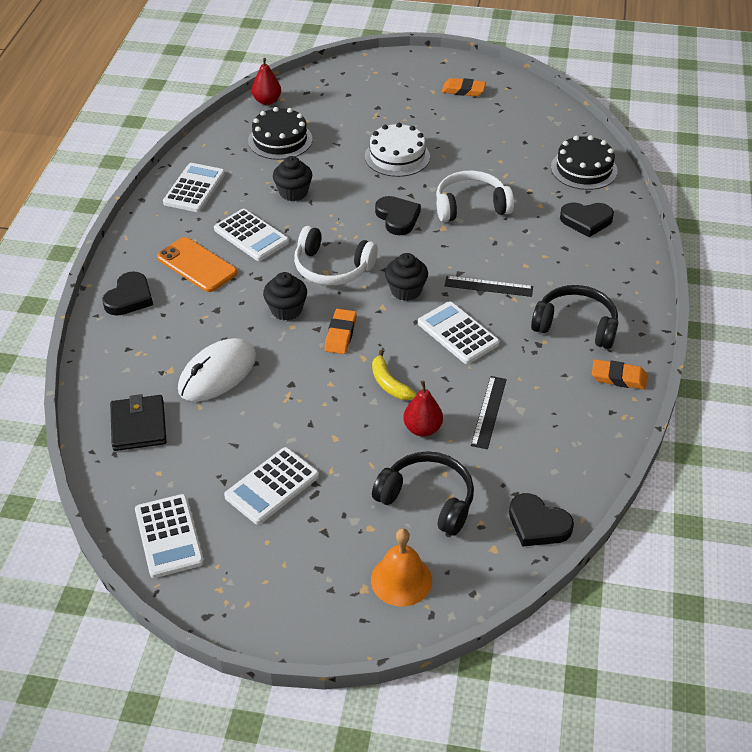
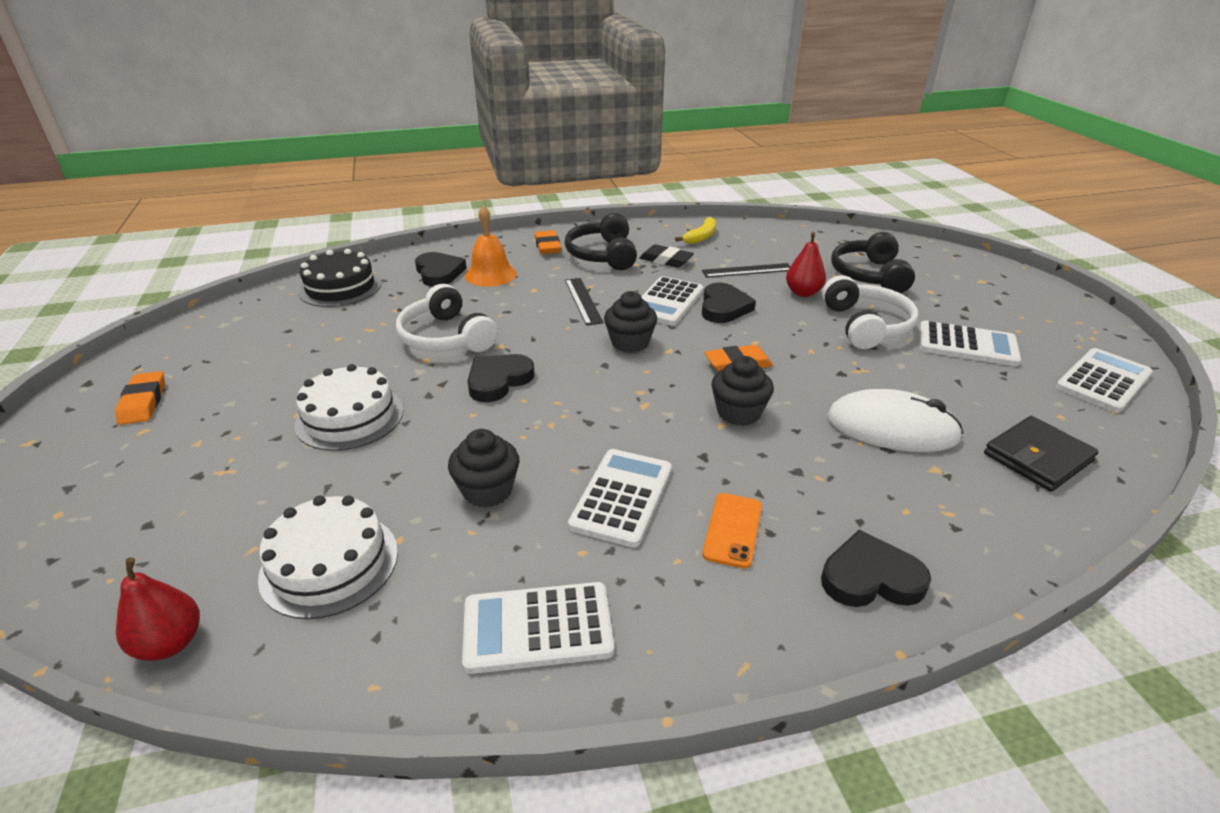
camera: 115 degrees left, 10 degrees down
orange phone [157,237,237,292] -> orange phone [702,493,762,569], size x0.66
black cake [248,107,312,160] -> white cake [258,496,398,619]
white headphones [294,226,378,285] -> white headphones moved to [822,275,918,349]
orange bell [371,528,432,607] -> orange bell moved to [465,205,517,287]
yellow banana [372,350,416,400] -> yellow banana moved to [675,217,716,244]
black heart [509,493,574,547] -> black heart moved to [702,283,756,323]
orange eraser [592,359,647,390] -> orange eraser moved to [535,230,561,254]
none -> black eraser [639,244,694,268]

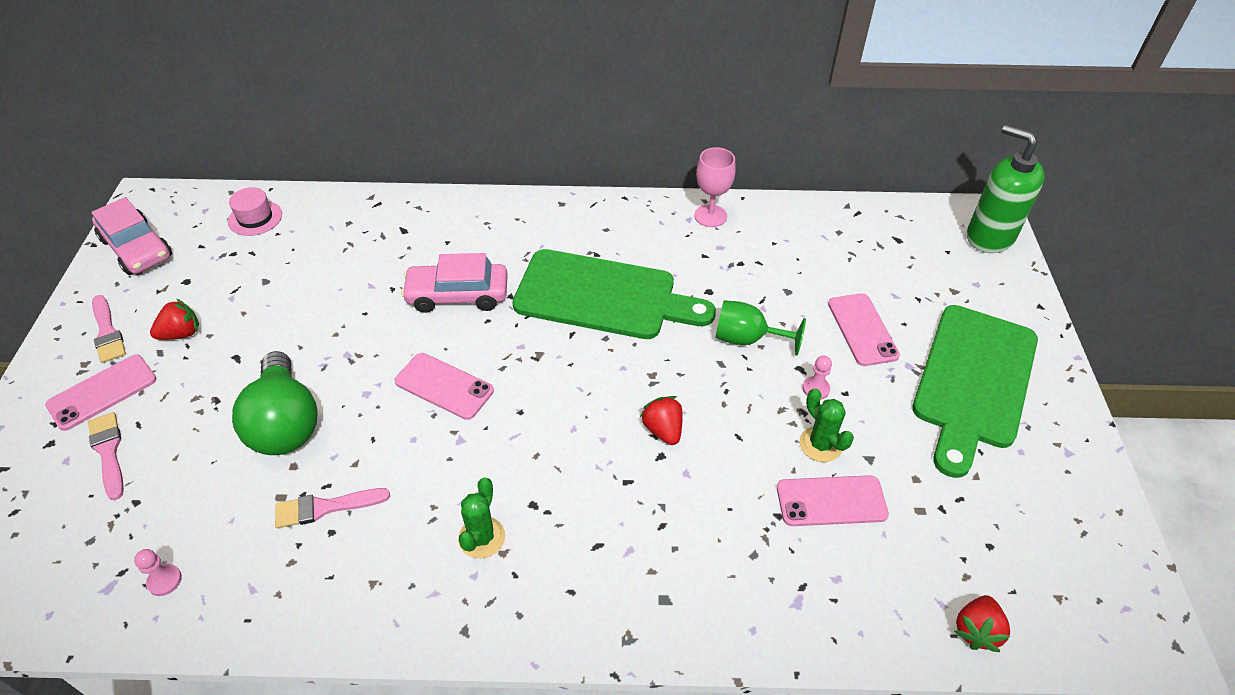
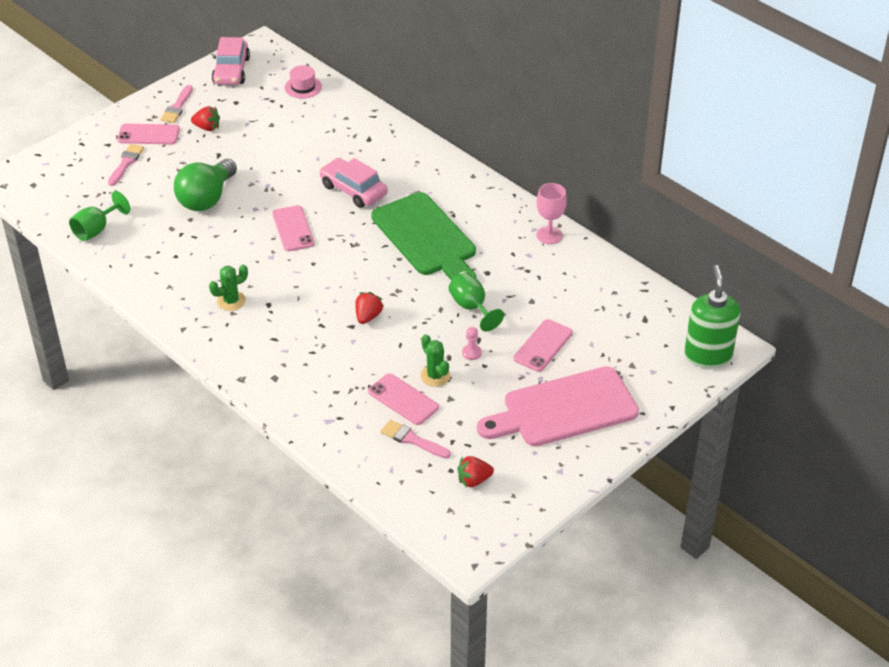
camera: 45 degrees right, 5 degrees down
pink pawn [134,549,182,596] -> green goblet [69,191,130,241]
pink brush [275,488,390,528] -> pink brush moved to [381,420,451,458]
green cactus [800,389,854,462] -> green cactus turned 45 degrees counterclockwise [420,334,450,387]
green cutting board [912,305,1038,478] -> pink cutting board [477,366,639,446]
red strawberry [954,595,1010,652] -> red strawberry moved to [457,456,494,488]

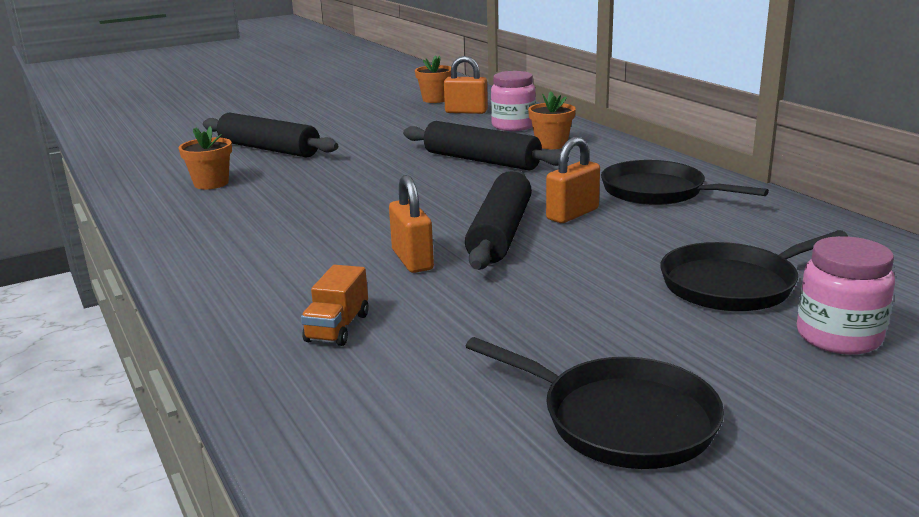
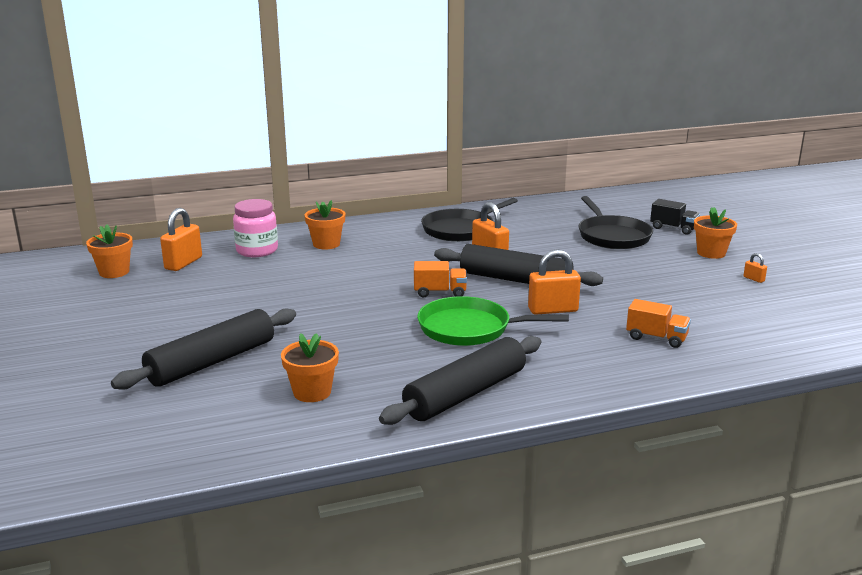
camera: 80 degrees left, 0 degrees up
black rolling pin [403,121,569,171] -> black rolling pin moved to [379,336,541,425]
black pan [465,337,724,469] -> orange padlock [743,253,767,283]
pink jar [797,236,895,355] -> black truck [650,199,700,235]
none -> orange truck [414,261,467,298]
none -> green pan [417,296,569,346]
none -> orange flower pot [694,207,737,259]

##########

REQUEST: Note every line of the entries in which "white" appears, and copy it down.

EXERCISE RESULT:
black cake [248,107,312,160] -> white cake [258,496,398,619]
white headphones [294,226,378,285] -> white headphones moved to [822,275,918,349]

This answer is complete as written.